# [Problem to work on]
With both ends included, repeat exactly the lines of the entries below from the one containing "283, 516, 398]" down to the one containing "490, 384, 563]", and no others.

Data records START

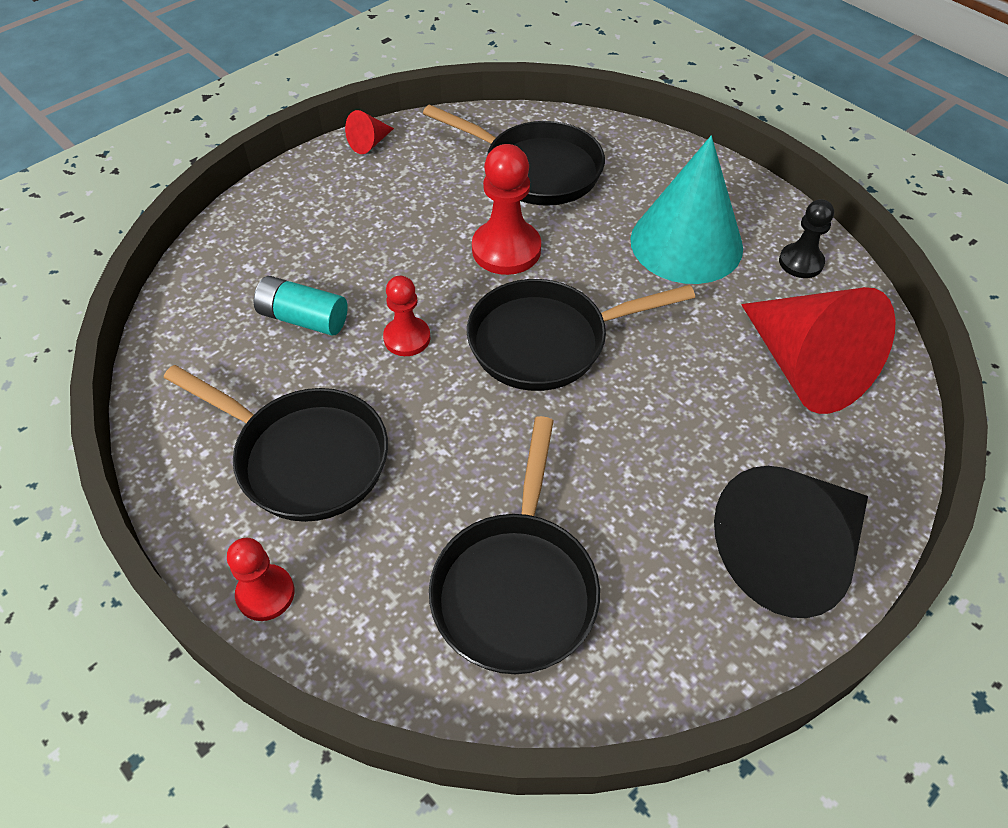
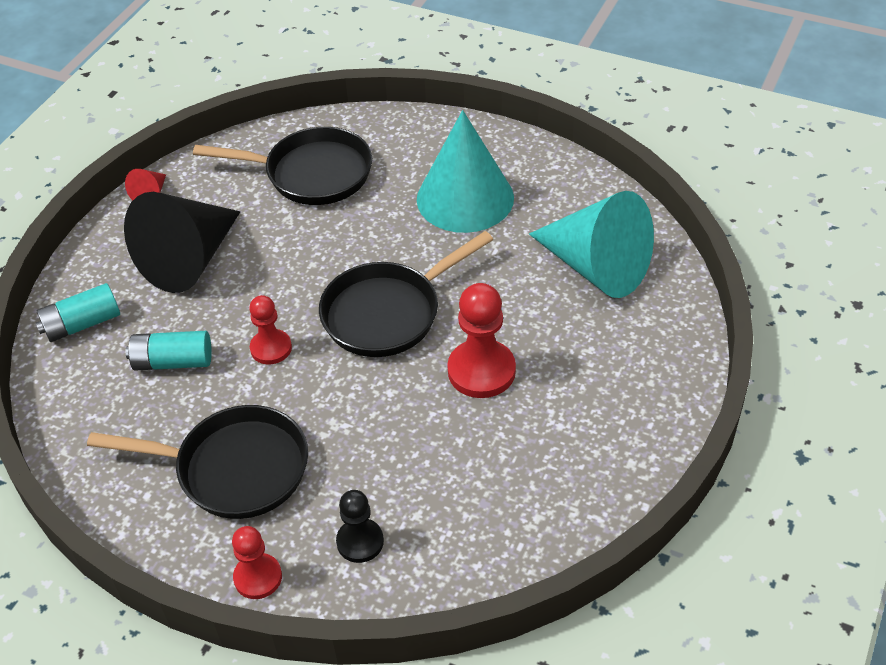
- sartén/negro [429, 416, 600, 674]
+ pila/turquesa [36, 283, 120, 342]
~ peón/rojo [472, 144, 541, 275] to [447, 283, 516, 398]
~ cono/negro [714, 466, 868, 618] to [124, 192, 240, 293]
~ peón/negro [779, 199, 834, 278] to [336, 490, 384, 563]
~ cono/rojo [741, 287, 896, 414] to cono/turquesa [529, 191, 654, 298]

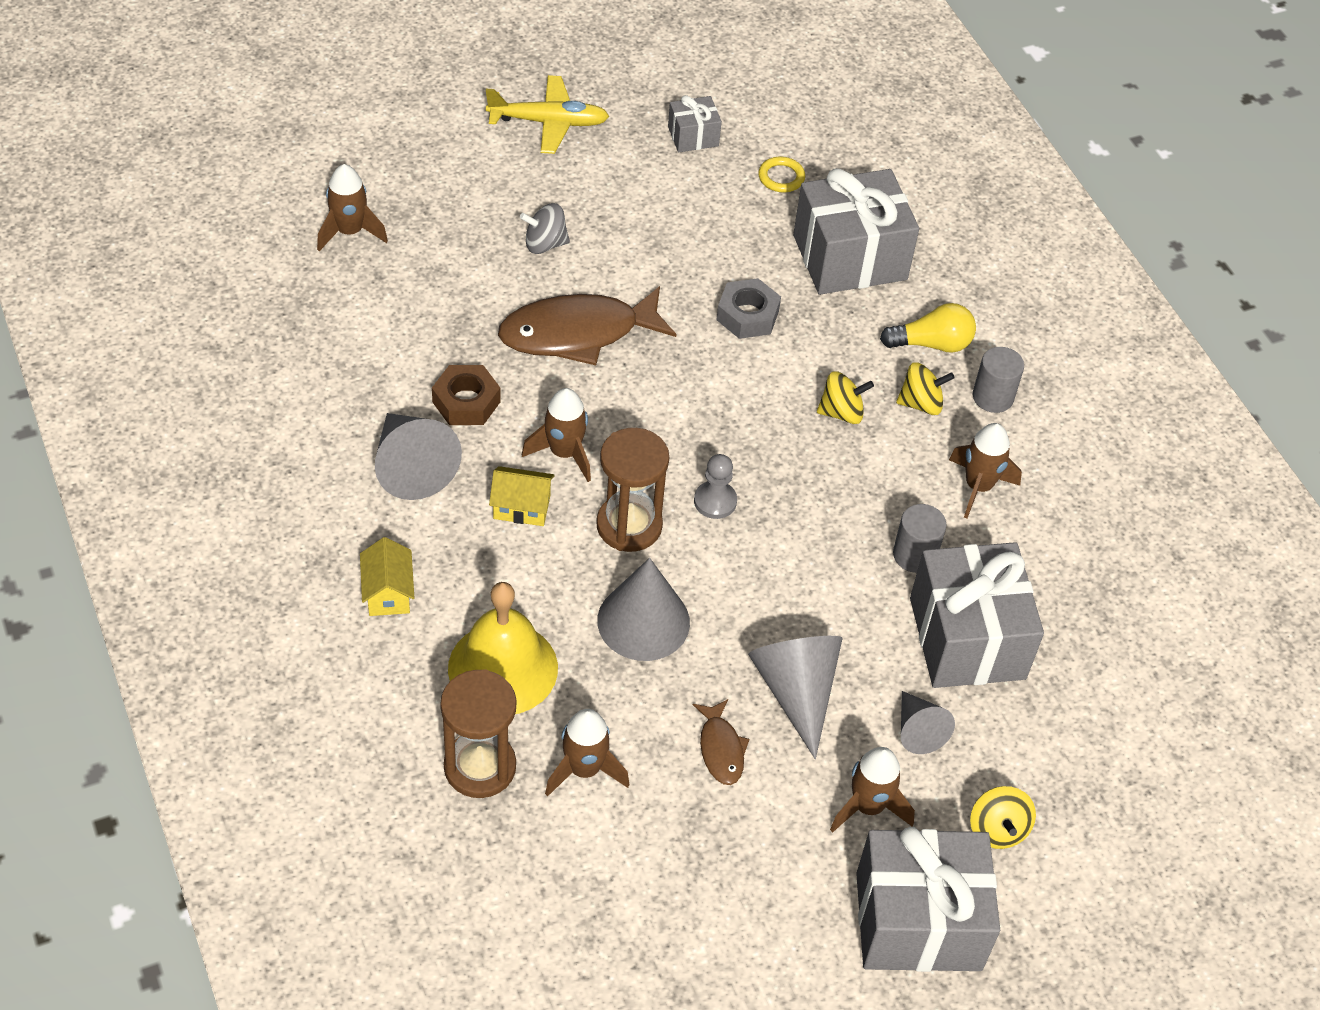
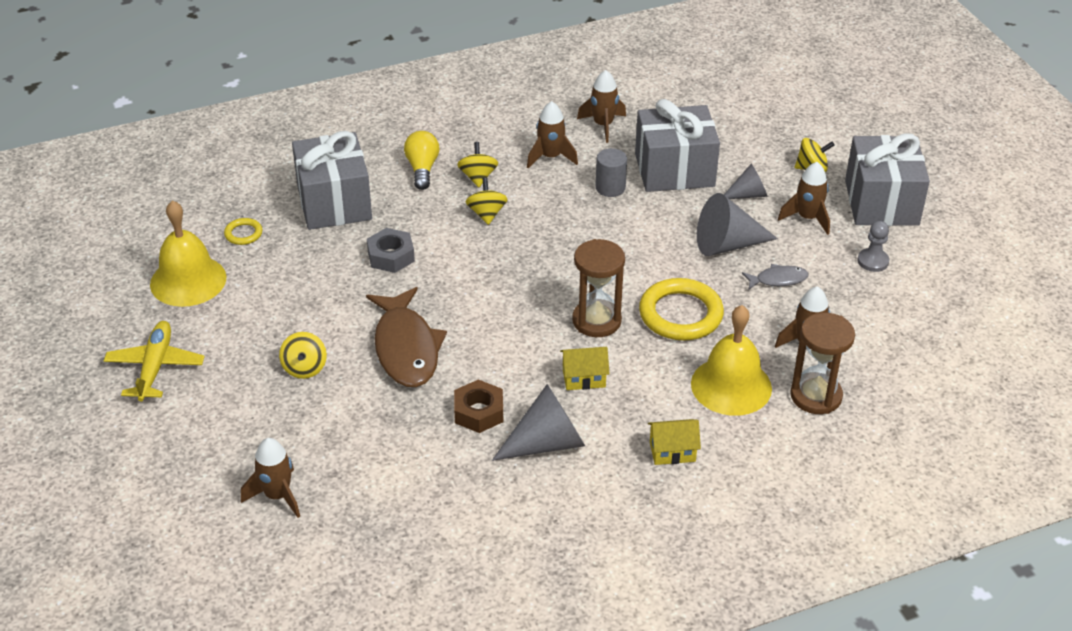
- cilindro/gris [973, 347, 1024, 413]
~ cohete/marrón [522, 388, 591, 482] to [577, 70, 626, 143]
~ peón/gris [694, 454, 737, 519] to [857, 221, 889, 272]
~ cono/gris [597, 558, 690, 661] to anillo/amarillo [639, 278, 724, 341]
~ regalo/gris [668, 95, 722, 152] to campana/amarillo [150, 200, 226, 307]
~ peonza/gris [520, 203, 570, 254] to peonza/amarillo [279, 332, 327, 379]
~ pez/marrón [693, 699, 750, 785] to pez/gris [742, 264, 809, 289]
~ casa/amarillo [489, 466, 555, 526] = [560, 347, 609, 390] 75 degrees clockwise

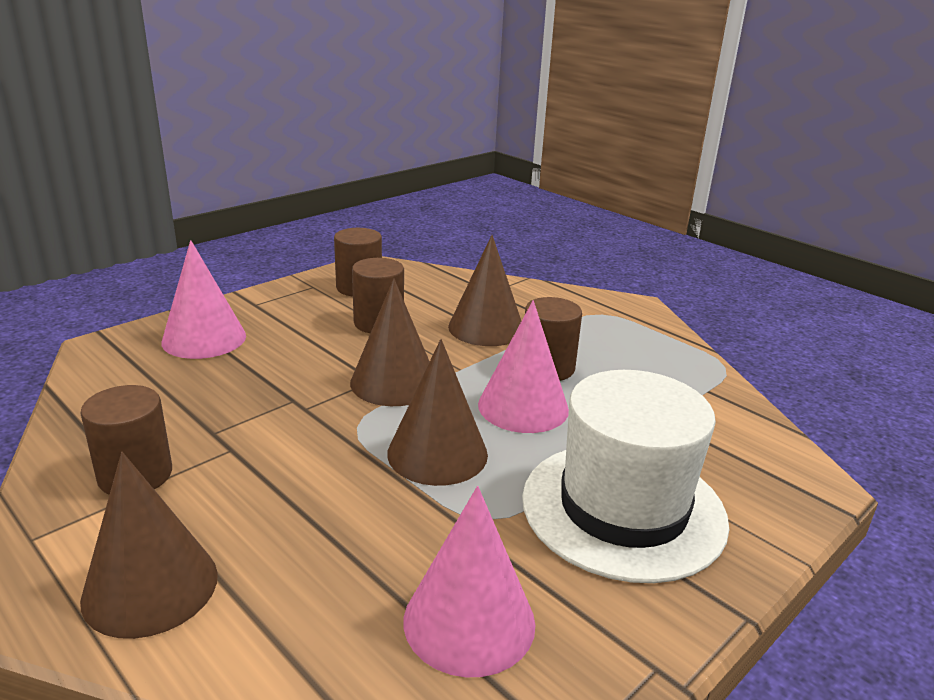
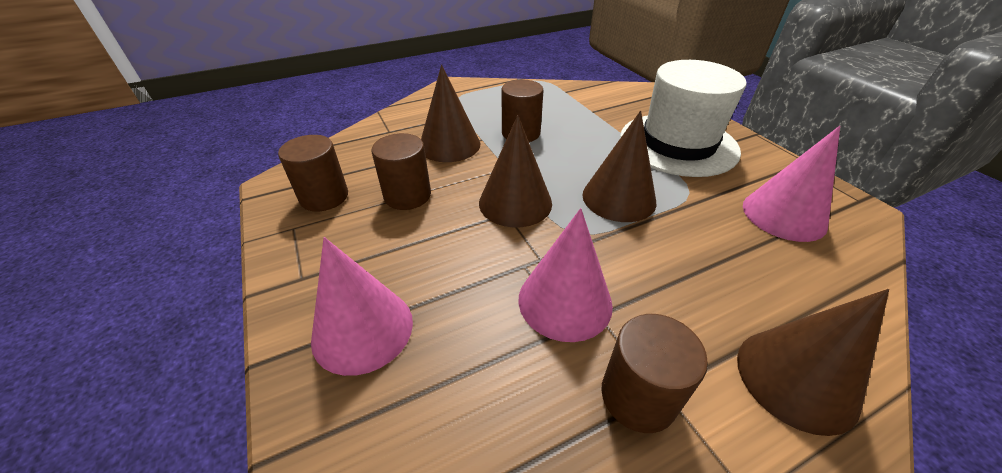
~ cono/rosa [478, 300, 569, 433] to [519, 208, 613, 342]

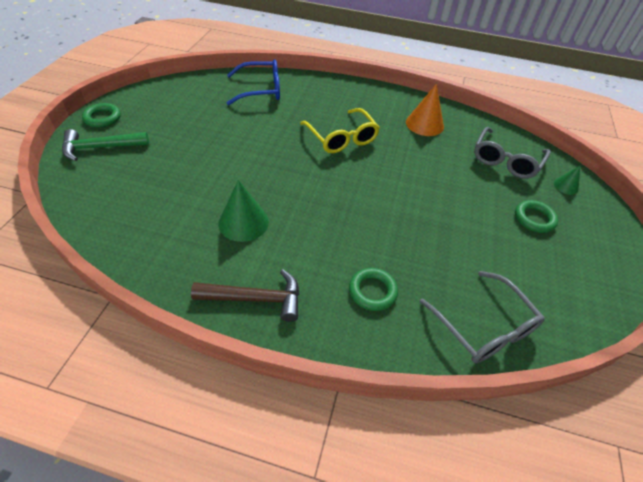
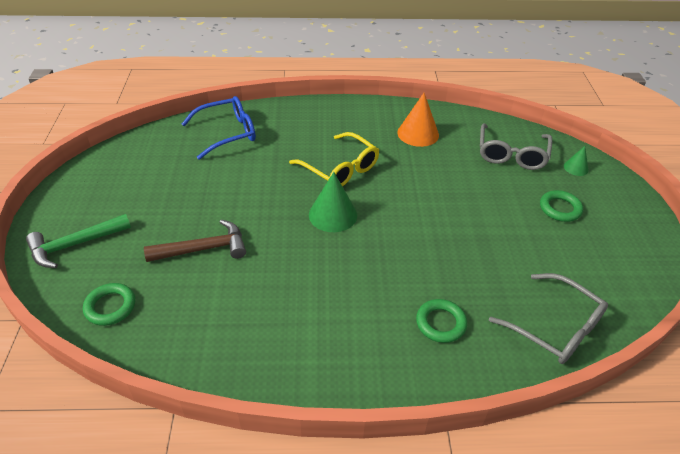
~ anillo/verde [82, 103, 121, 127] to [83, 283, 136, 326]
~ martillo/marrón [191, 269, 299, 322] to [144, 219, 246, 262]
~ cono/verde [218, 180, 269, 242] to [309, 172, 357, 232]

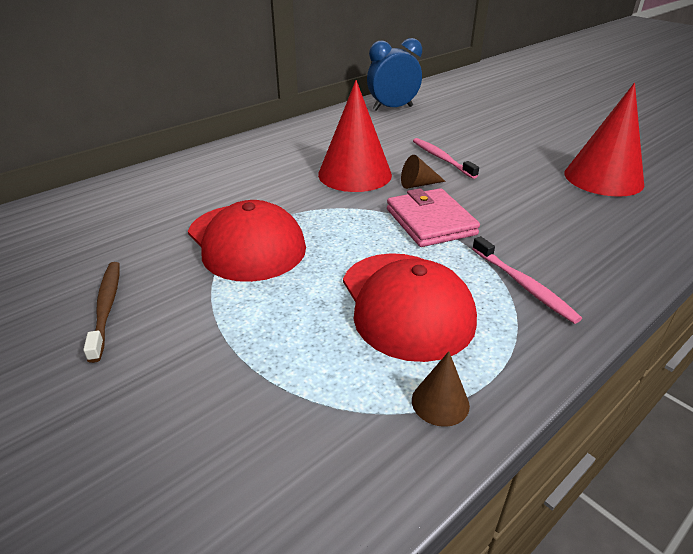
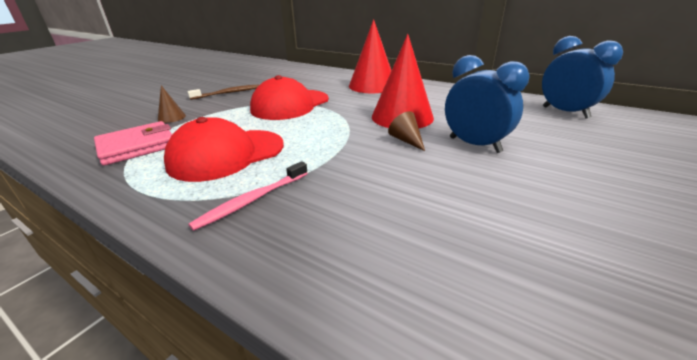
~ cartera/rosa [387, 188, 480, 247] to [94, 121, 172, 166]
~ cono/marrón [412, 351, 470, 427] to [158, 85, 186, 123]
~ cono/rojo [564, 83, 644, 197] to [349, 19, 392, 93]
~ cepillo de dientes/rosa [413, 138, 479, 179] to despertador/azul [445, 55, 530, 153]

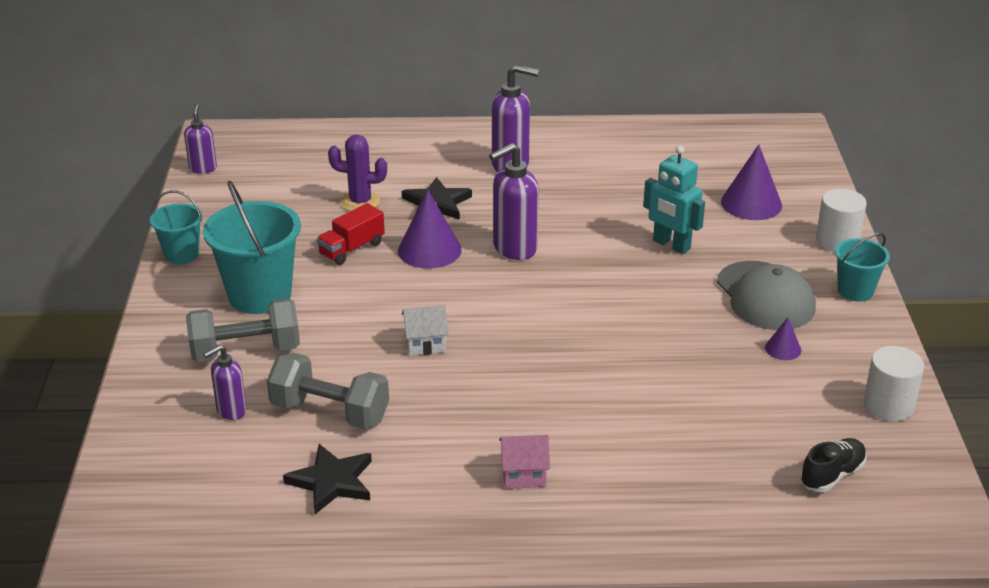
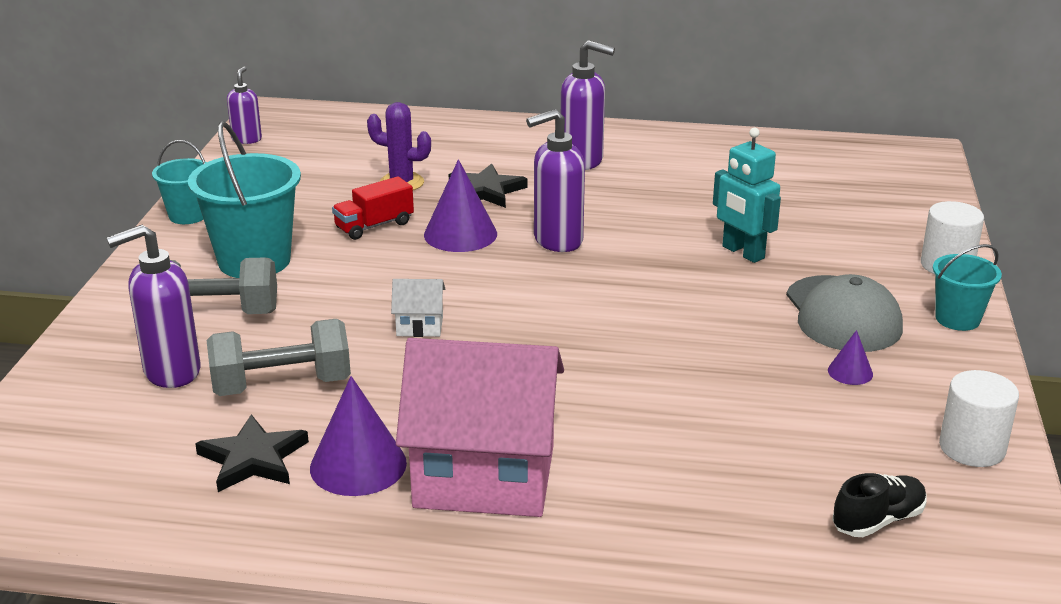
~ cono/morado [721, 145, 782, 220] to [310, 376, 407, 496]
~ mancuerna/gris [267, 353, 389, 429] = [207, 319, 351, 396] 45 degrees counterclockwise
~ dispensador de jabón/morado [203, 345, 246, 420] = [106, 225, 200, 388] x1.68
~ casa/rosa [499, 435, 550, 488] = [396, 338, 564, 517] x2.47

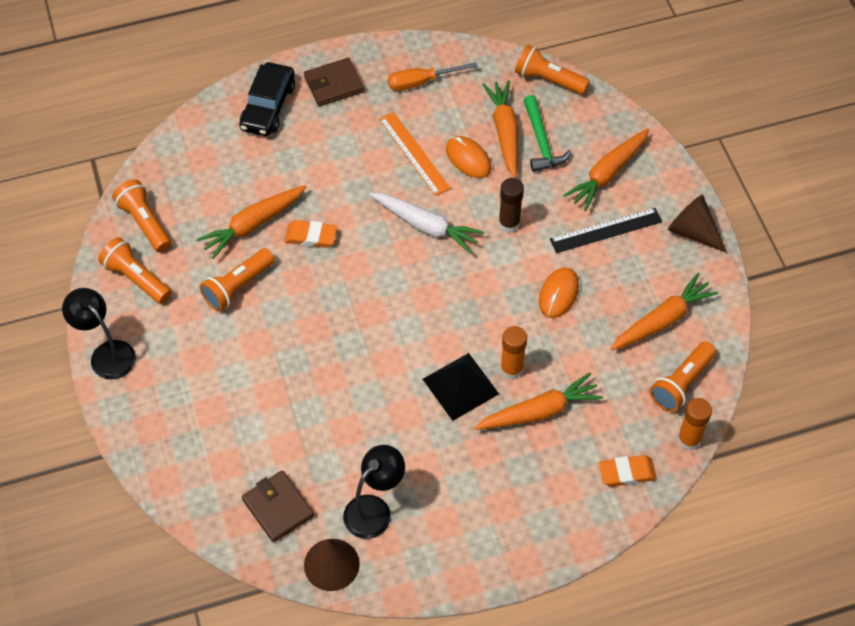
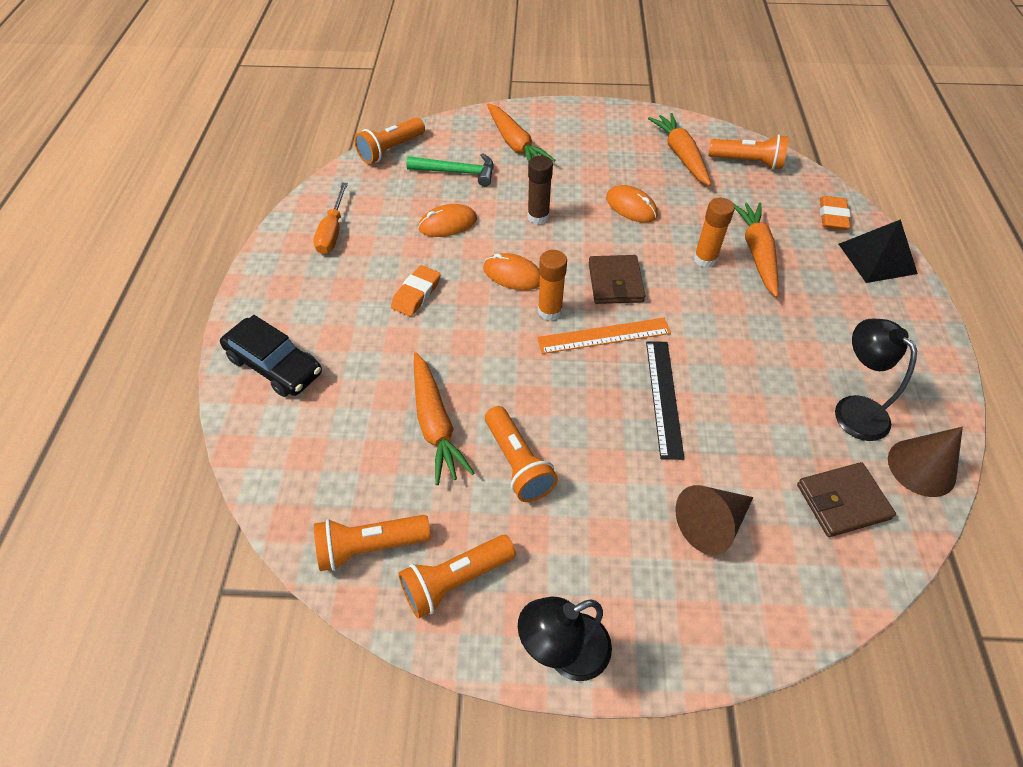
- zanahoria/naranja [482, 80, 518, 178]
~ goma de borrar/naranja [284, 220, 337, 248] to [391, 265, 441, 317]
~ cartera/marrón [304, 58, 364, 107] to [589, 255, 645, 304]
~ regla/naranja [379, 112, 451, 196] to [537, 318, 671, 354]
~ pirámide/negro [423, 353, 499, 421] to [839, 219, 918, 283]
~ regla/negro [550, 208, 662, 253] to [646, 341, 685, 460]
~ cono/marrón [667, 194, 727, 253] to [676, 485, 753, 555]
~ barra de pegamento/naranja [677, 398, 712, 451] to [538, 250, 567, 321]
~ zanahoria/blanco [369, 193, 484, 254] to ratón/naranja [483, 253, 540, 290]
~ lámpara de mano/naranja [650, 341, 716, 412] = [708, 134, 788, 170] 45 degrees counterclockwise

Data records END

# [Your solution]
~ peón/rojo [472, 144, 541, 275] to [447, 283, 516, 398]
~ cono/negro [714, 466, 868, 618] to [124, 192, 240, 293]
~ peón/negro [779, 199, 834, 278] to [336, 490, 384, 563]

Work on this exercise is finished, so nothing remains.